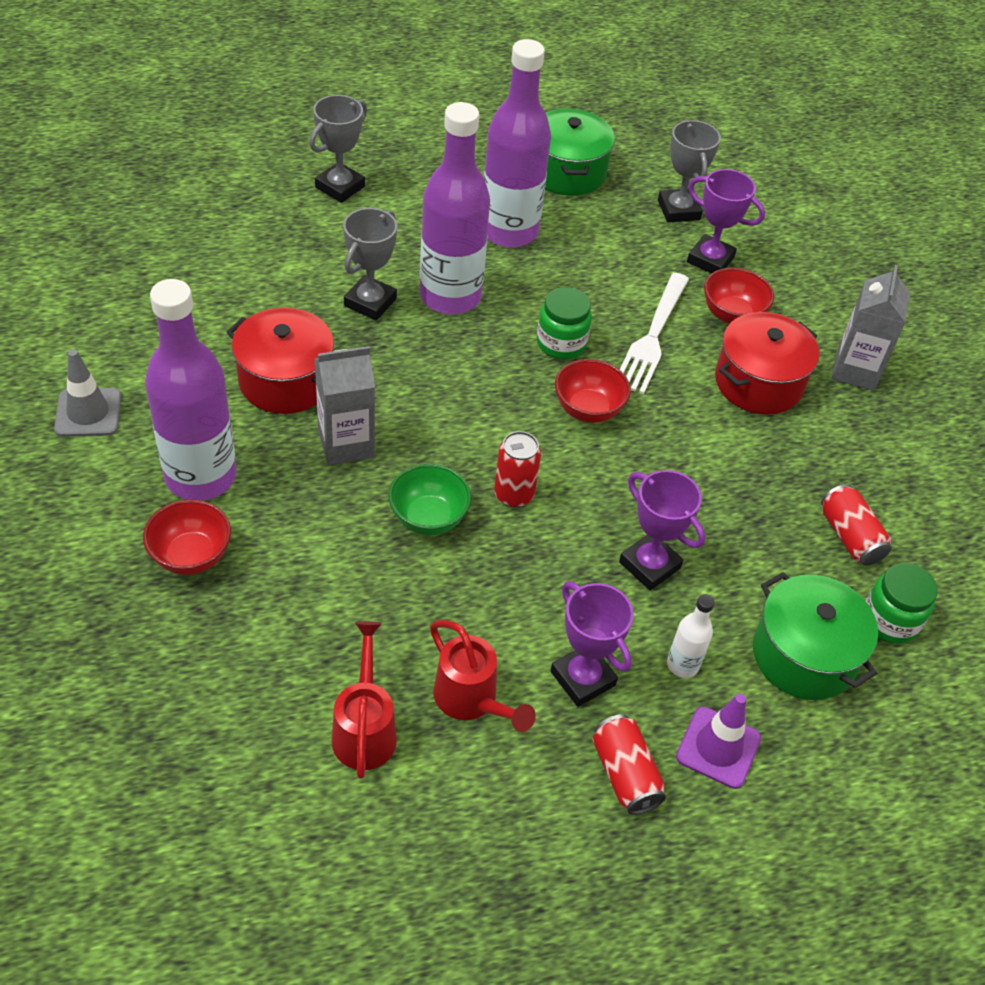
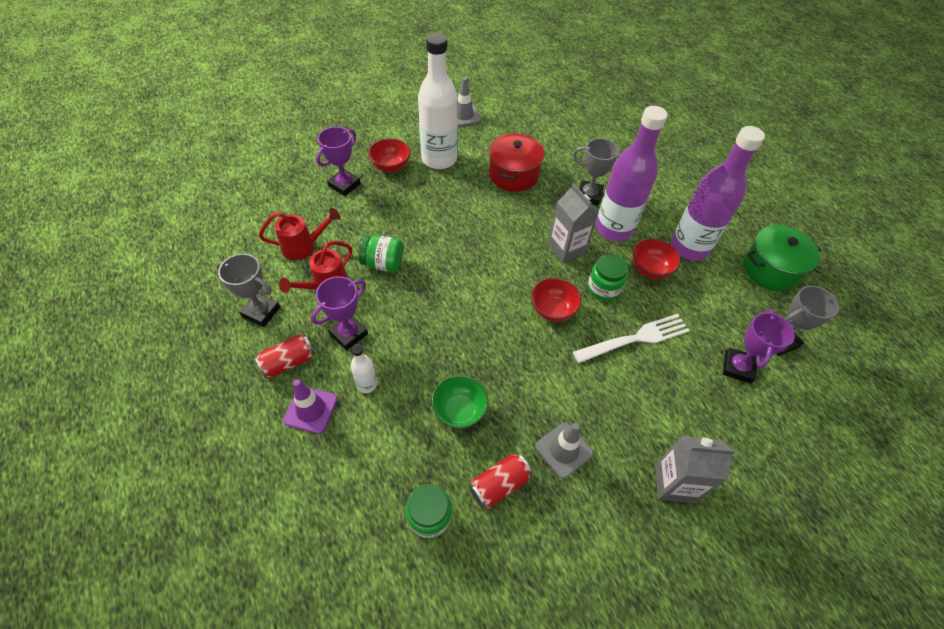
camera: 80 degrees right, 5 degrees up
(201, 476) = (439, 159): purple bottle -> white bottle
(340, 187) = (674, 165): grey trophy -> grey trophy (261, 312)
(346, 444) = (480, 206): grey carton -> grey carton (566, 249)
(428, 518) = (441, 248): green bowl -> green bowl (459, 411)
(441, 606) = (383, 263): none -> green jar
(513, 494) = (470, 283): red can -> none
(649, 565) = (438, 358): purple trophy -> purple trophy (344, 185)
(652, 337) = (636, 338): white fork -> white fork turned 150 degrees clockwise
(732, 315) = (687, 387): red bowl -> red bowl (650, 269)
(758, 382) = (625, 411): red pot -> none
(804, 655) = (387, 457): green pot -> none
(807, 459) = (563, 450): none -> grey traffic cone

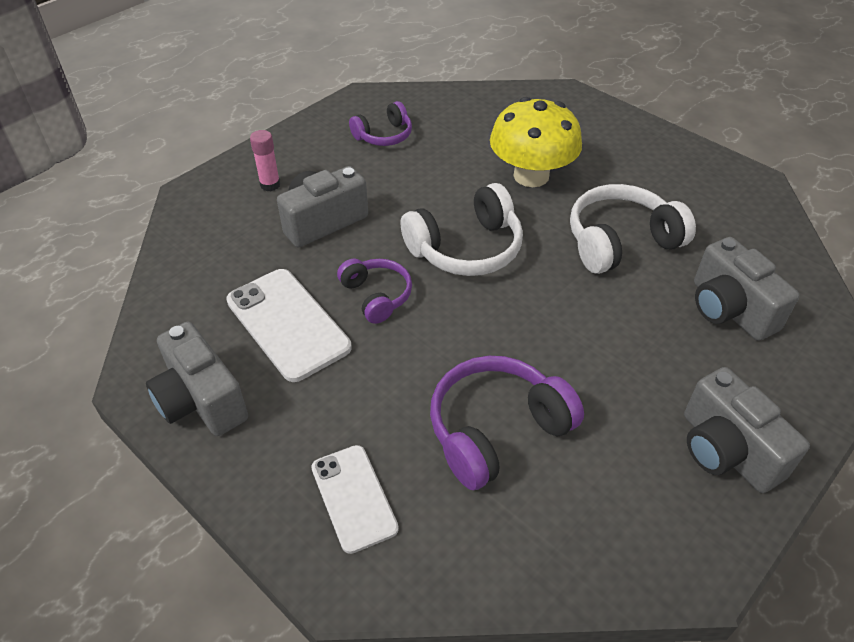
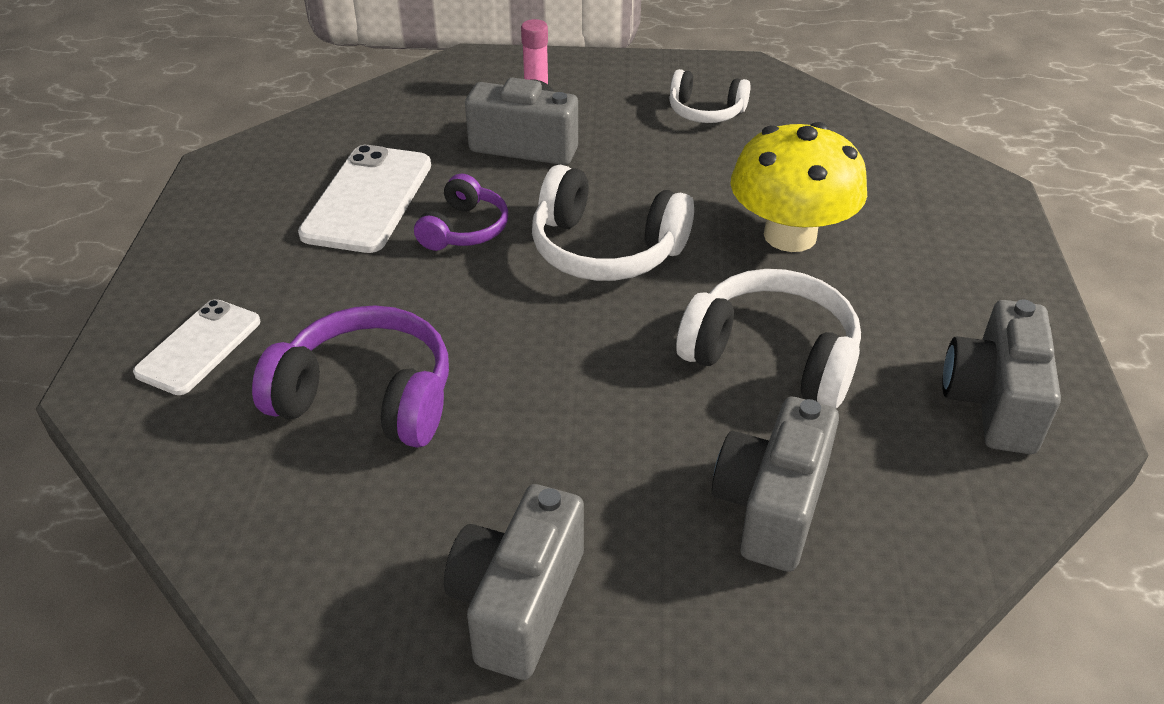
camera: 50 degrees right, 5 degrees down
(201, 400) = (230, 205): grey camera -> grey camera (992, 402)
(384, 135) = (705, 111): purple headphones -> white headphones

----------------------------------------

__WHAT THIS TASK INVOLVES__
A word-for-word copy of every entry, with the pictures left out, is the required answer.

__RESPONSE AREA__
camera: 80 degrees right, 5 degrees up
(201, 476) = (439, 159): purple bottle -> white bottle
(340, 187) = (674, 165): grey trophy -> grey trophy (261, 312)
(346, 444) = (480, 206): grey carton -> grey carton (566, 249)
(428, 518) = (441, 248): green bowl -> green bowl (459, 411)
(441, 606) = (383, 263): none -> green jar
(513, 494) = (470, 283): red can -> none
(649, 565) = (438, 358): purple trophy -> purple trophy (344, 185)
(652, 337) = (636, 338): white fork -> white fork turned 150 degrees clockwise
(732, 315) = (687, 387): red bowl -> red bowl (650, 269)
(758, 382) = (625, 411): red pot -> none
(804, 655) = (387, 457): green pot -> none
(807, 459) = (563, 450): none -> grey traffic cone

camera: 50 degrees right, 5 degrees down
(201, 400) = (230, 205): grey camera -> grey camera (992, 402)
(384, 135) = (705, 111): purple headphones -> white headphones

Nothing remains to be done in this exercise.